**TO DO:**
Everything in the data should be repeated exactly, save for the images.

**INFORMATION GIVEN:**
────

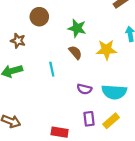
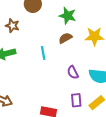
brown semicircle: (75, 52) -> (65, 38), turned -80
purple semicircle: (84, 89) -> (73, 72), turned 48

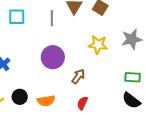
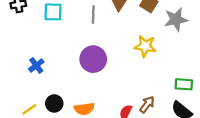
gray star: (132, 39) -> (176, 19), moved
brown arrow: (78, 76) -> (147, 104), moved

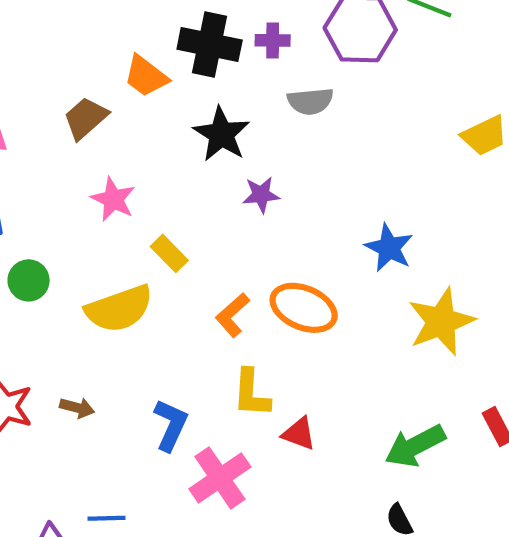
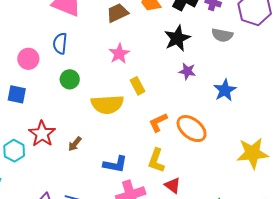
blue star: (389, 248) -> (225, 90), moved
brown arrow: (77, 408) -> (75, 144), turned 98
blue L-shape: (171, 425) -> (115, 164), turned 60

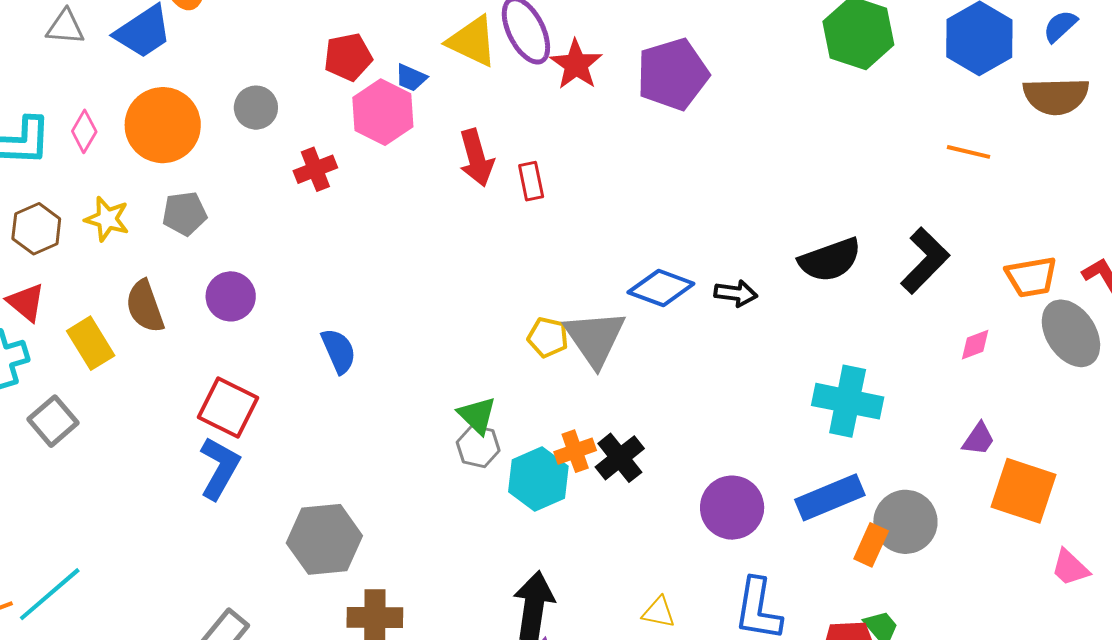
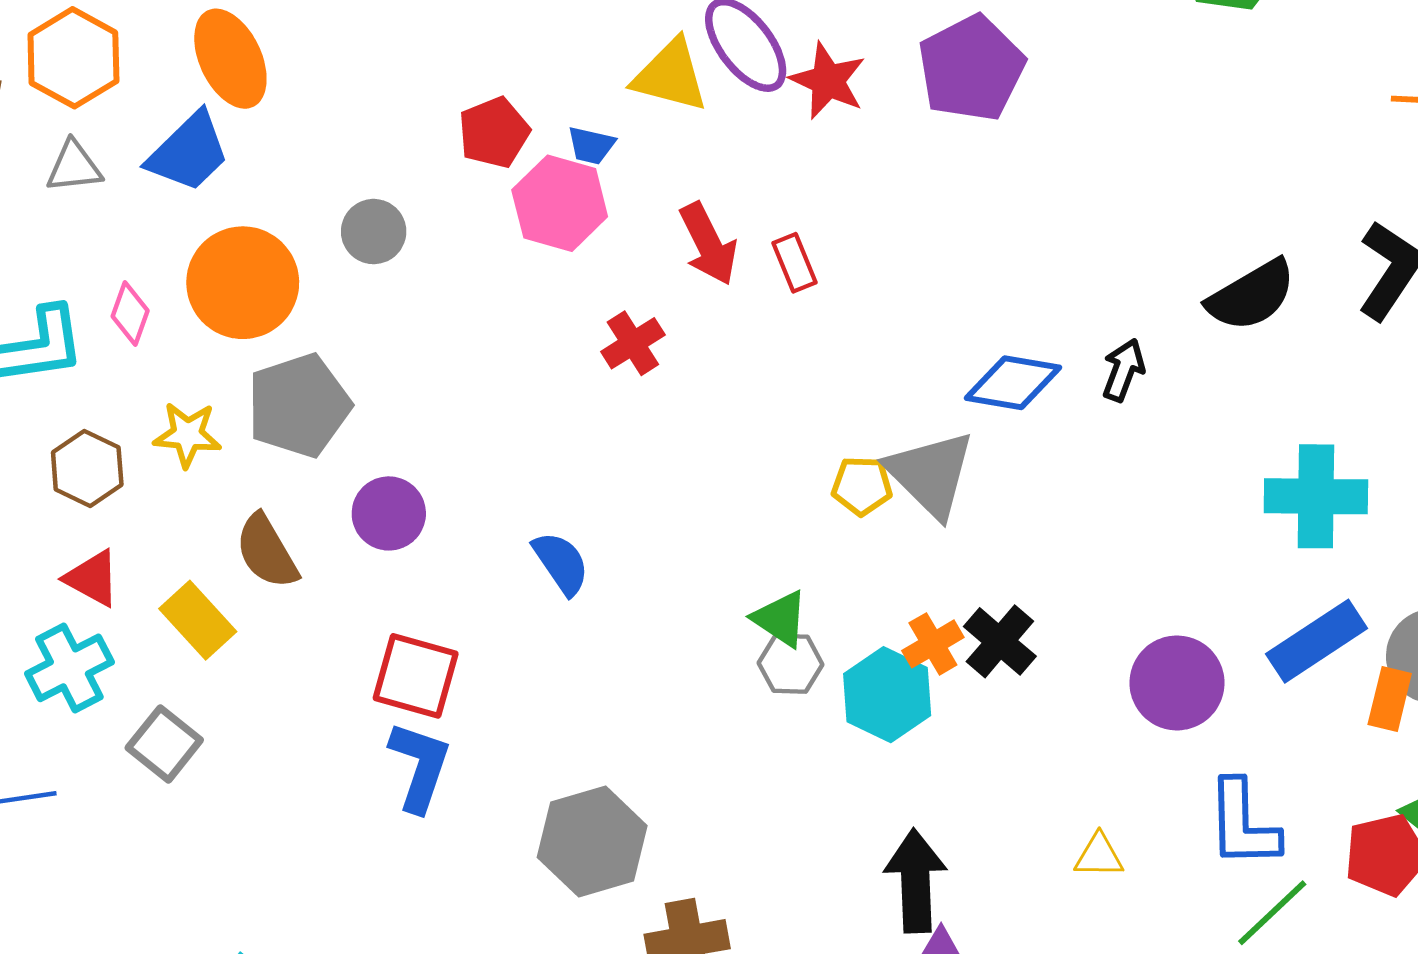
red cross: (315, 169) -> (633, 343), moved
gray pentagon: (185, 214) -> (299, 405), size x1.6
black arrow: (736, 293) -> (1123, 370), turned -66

────

**TASK OUTPUT:**
brown semicircle: (75, 52) -> (65, 38), turned -80
purple semicircle: (84, 89) -> (73, 72), turned 48

gray star: (132, 39) -> (176, 19), moved
brown arrow: (78, 76) -> (147, 104), moved

blue star: (389, 248) -> (225, 90), moved
brown arrow: (77, 408) -> (75, 144), turned 98
blue L-shape: (171, 425) -> (115, 164), turned 60

red cross: (315, 169) -> (633, 343), moved
gray pentagon: (185, 214) -> (299, 405), size x1.6
black arrow: (736, 293) -> (1123, 370), turned -66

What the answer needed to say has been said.